◆ Work instructions
Reproduce verbatim all of the data given below, but do not carry over the images.

◆ Data

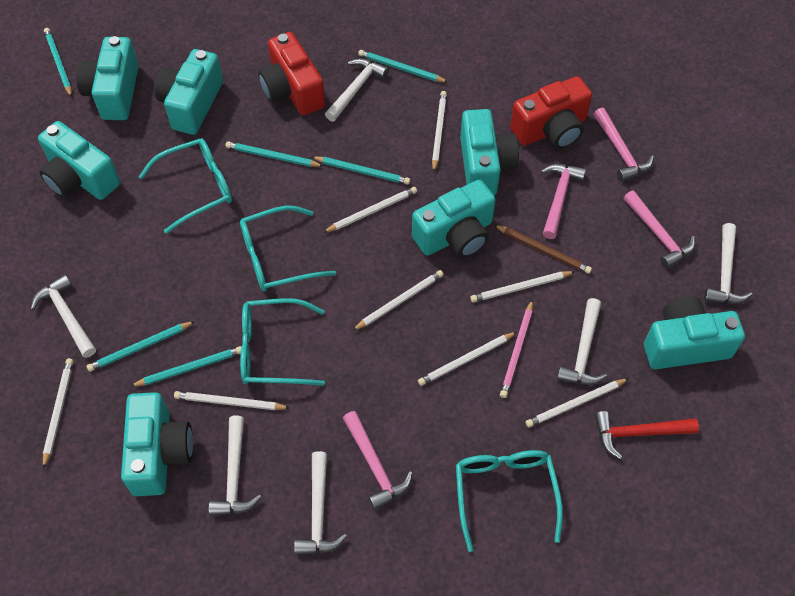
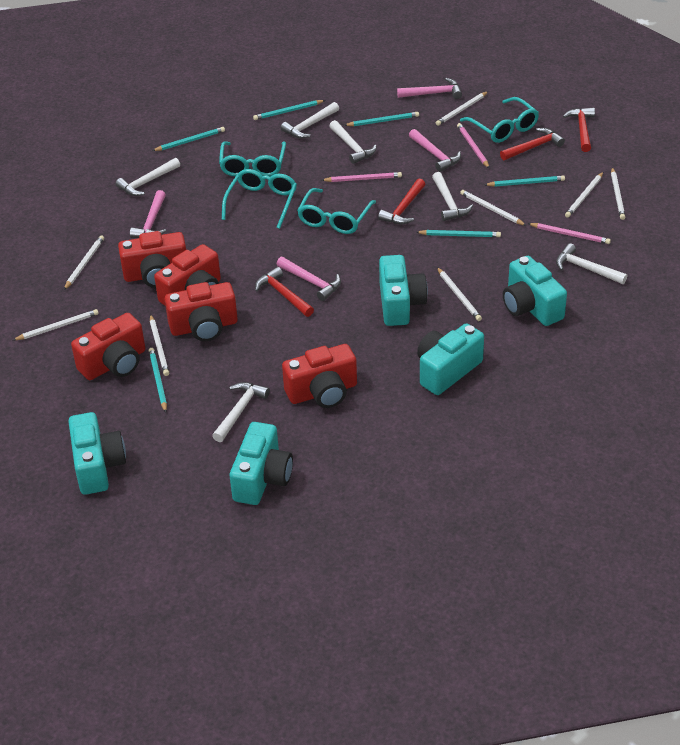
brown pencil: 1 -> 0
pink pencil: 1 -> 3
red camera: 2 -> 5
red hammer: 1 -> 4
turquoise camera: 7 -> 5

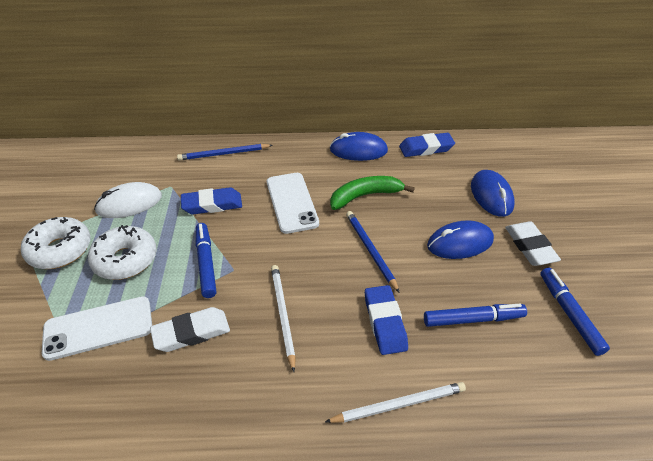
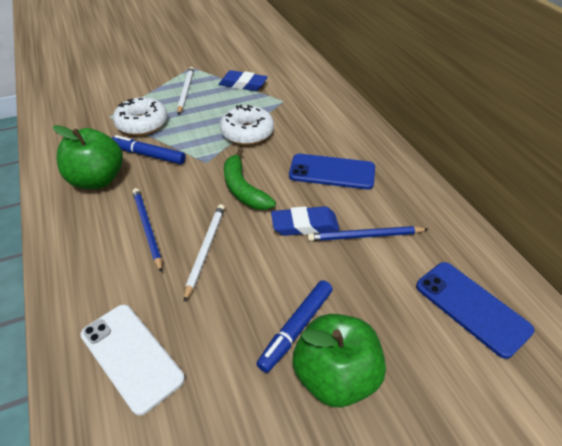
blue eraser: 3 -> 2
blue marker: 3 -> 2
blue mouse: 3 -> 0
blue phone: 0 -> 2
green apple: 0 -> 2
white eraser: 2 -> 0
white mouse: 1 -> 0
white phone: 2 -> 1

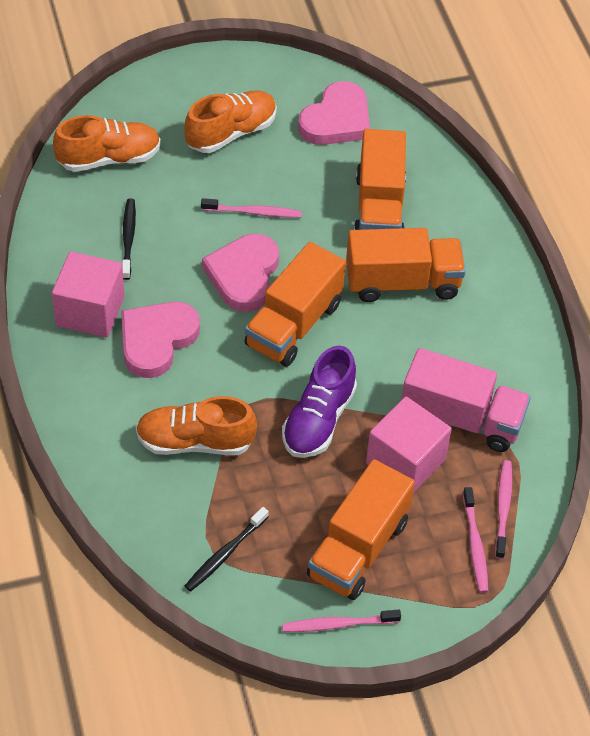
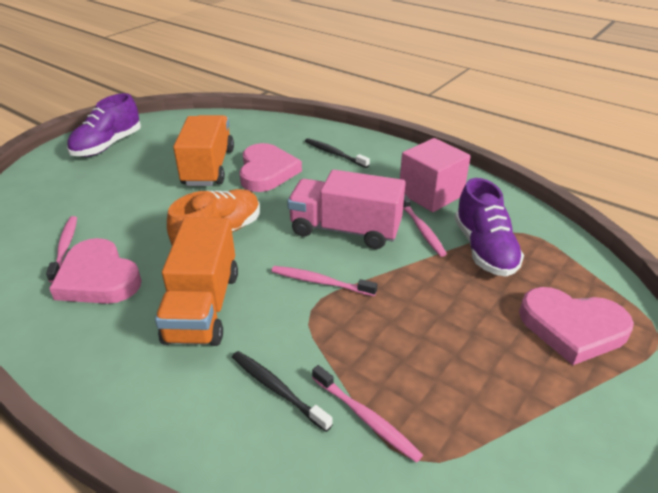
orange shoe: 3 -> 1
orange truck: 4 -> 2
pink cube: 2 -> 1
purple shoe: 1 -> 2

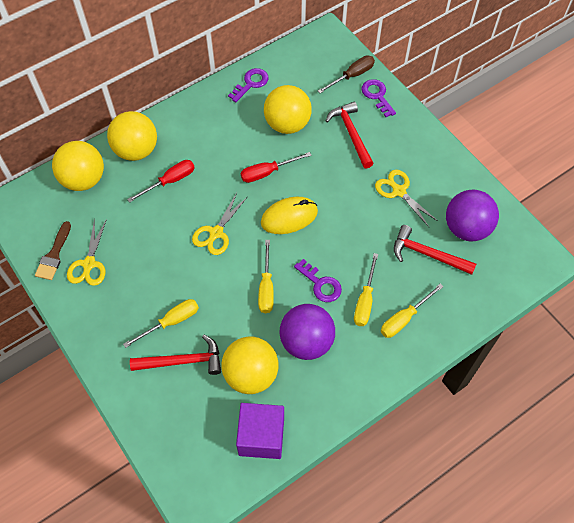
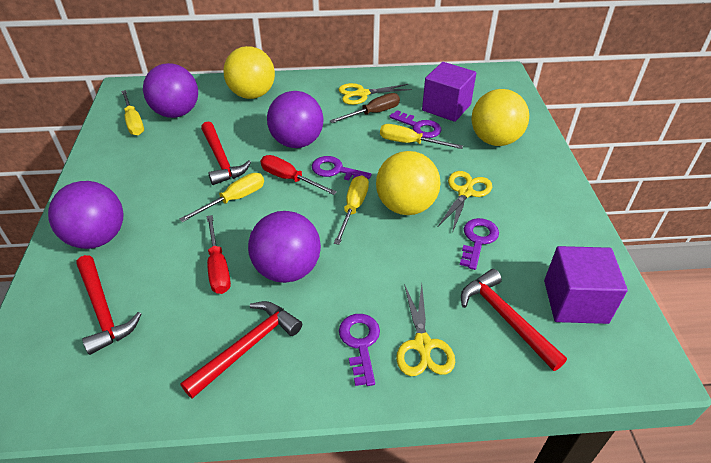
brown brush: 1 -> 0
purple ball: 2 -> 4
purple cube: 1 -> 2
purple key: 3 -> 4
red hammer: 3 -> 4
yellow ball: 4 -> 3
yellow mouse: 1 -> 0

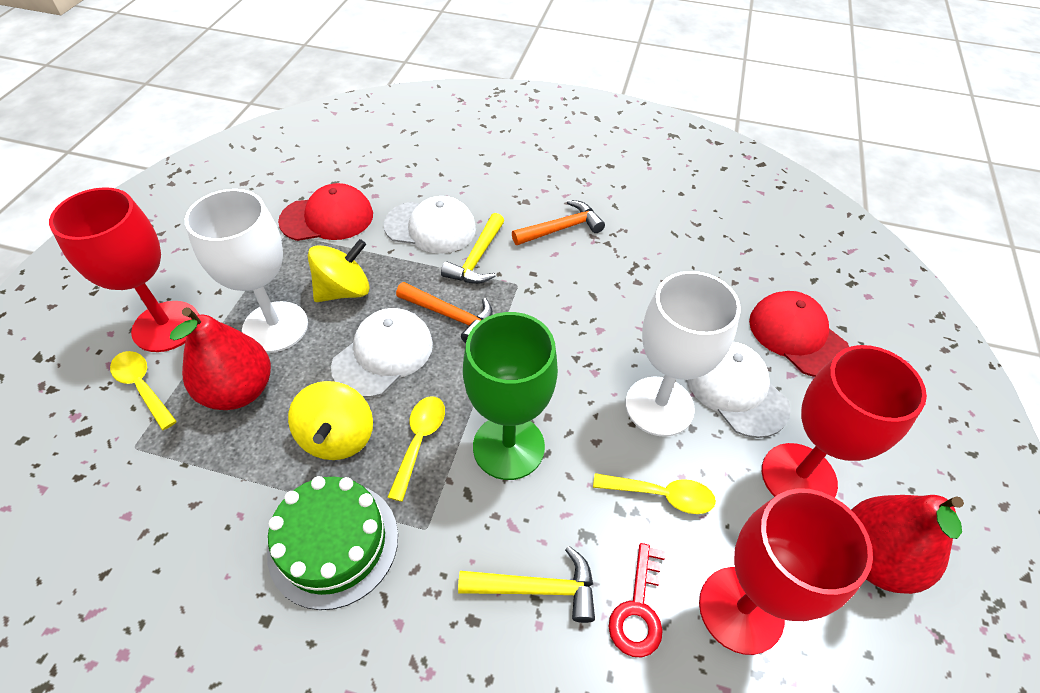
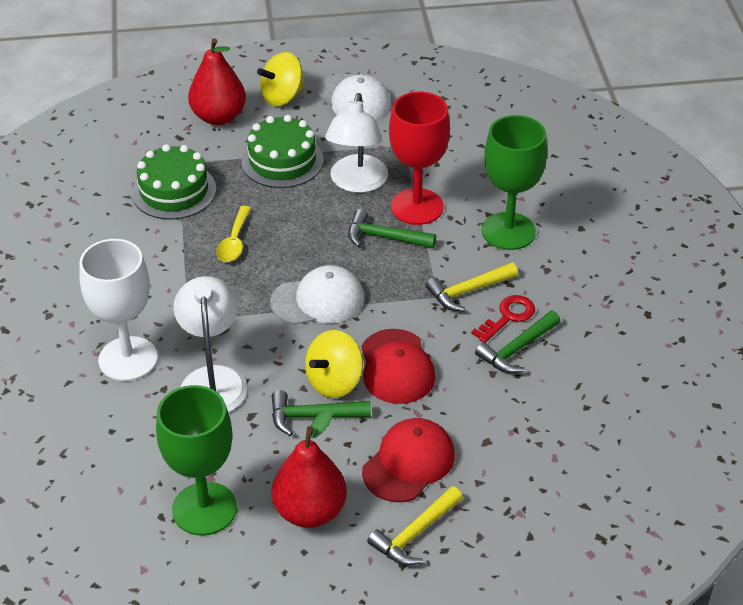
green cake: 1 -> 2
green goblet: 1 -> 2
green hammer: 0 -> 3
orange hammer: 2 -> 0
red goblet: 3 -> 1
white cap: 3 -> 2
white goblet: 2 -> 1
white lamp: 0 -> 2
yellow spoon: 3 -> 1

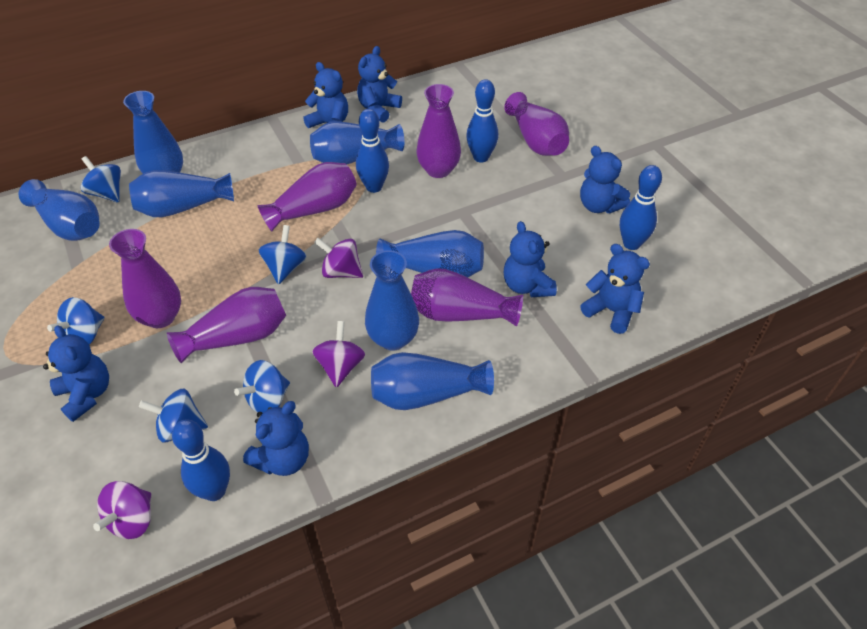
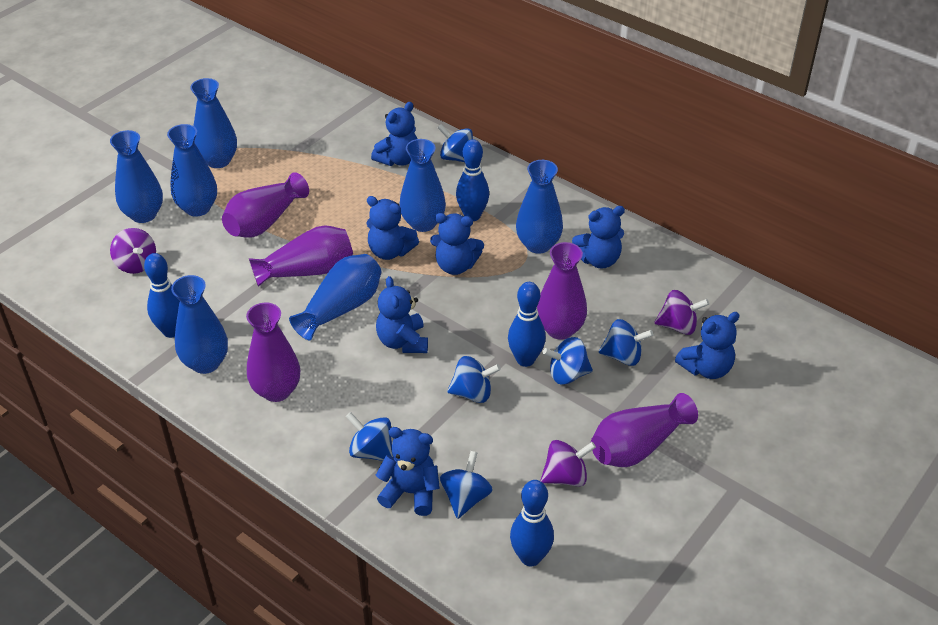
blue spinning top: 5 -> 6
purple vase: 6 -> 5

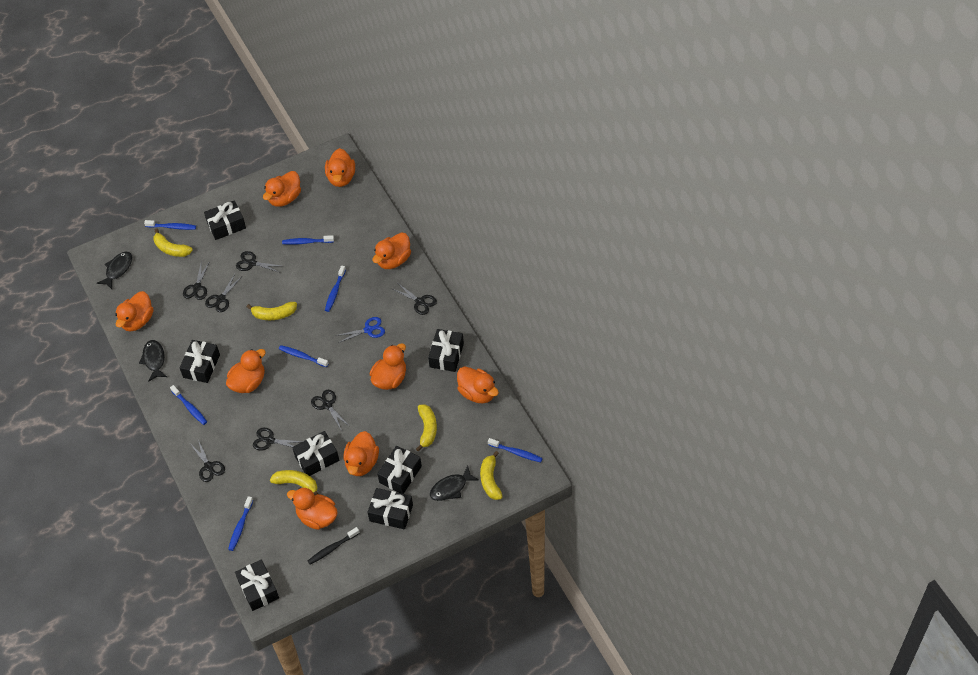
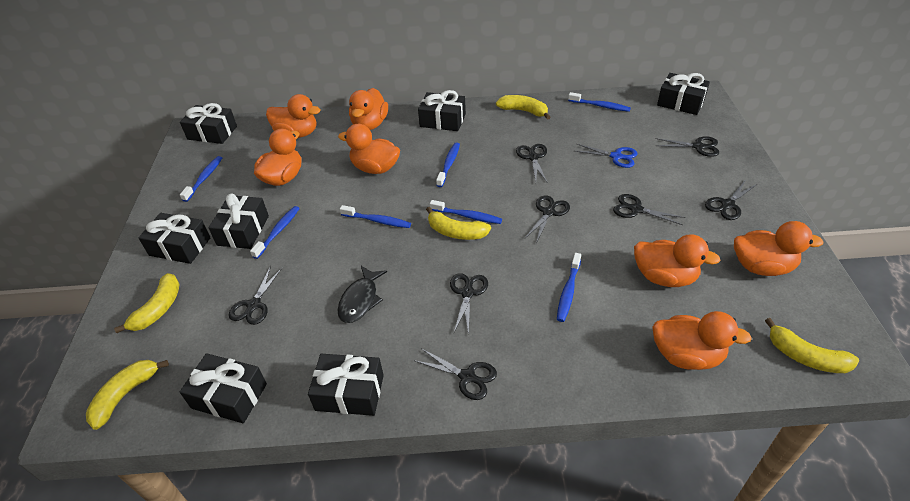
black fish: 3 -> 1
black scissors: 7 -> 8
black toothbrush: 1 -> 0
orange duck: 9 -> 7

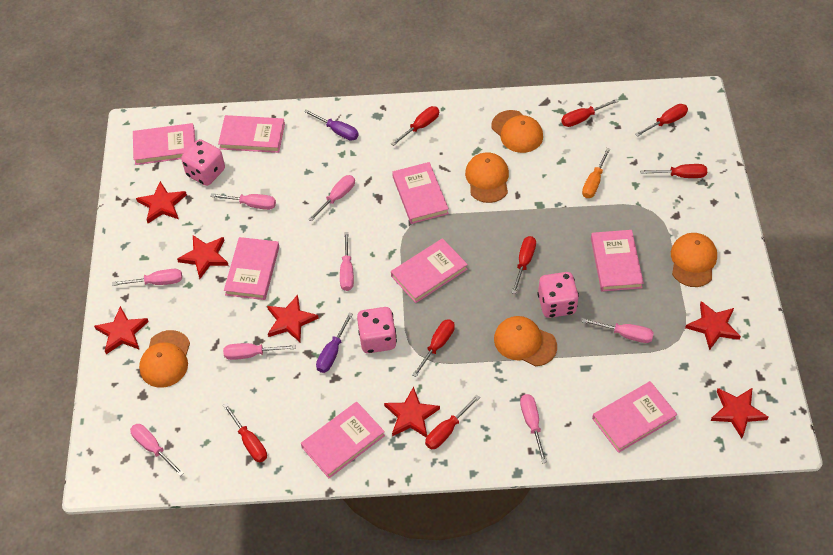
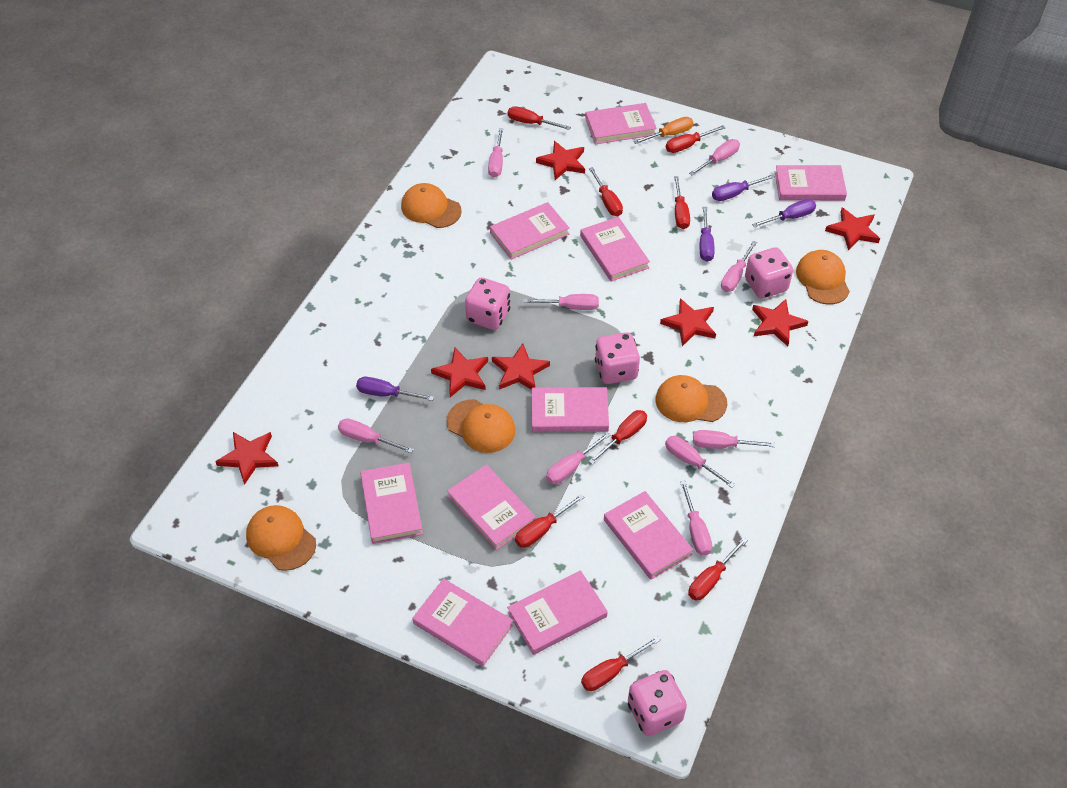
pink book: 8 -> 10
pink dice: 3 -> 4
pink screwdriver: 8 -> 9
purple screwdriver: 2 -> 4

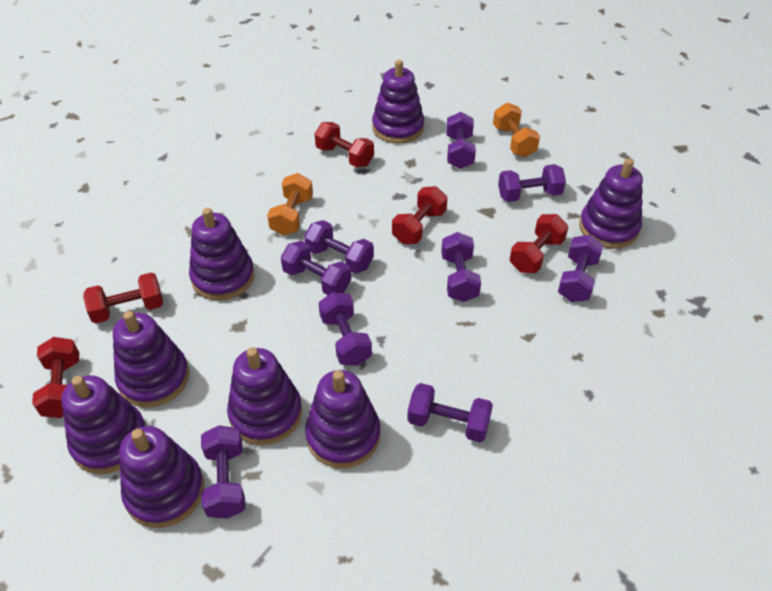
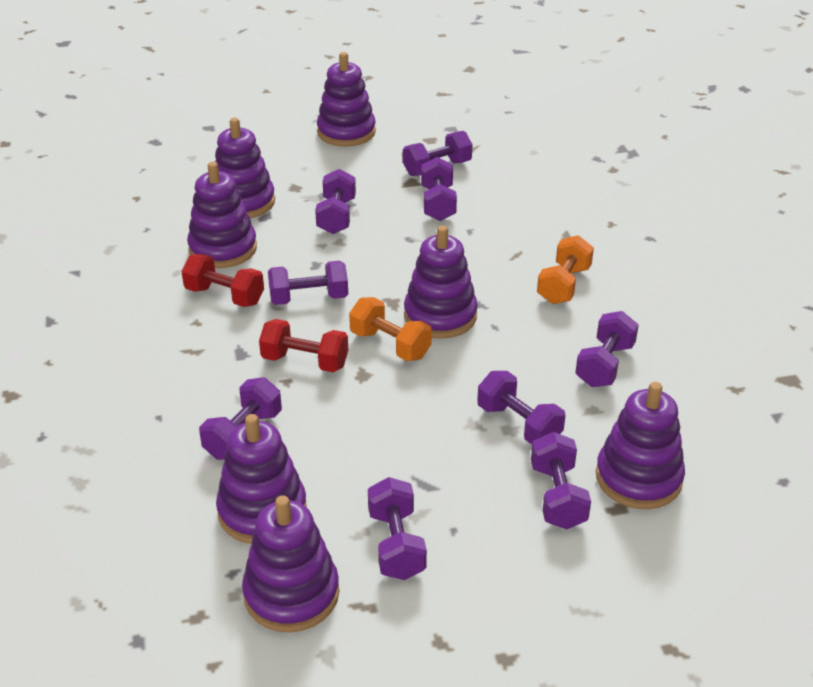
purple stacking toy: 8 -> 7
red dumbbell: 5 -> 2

◆ Answer for the task
brown pencil: 1 -> 0
pink pencil: 1 -> 3
red camera: 2 -> 5
red hammer: 1 -> 4
turquoise camera: 7 -> 5

blue eraser: 3 -> 2
blue marker: 3 -> 2
blue mouse: 3 -> 0
blue phone: 0 -> 2
green apple: 0 -> 2
white eraser: 2 -> 0
white mouse: 1 -> 0
white phone: 2 -> 1

orange shoe: 3 -> 1
orange truck: 4 -> 2
pink cube: 2 -> 1
purple shoe: 1 -> 2

brown brush: 1 -> 0
purple ball: 2 -> 4
purple cube: 1 -> 2
purple key: 3 -> 4
red hammer: 3 -> 4
yellow ball: 4 -> 3
yellow mouse: 1 -> 0

green cake: 1 -> 2
green goblet: 1 -> 2
green hammer: 0 -> 3
orange hammer: 2 -> 0
red goblet: 3 -> 1
white cap: 3 -> 2
white goblet: 2 -> 1
white lamp: 0 -> 2
yellow spoon: 3 -> 1

blue spinning top: 5 -> 6
purple vase: 6 -> 5

black fish: 3 -> 1
black scissors: 7 -> 8
black toothbrush: 1 -> 0
orange duck: 9 -> 7

pink book: 8 -> 10
pink dice: 3 -> 4
pink screwdriver: 8 -> 9
purple screwdriver: 2 -> 4

purple stacking toy: 8 -> 7
red dumbbell: 5 -> 2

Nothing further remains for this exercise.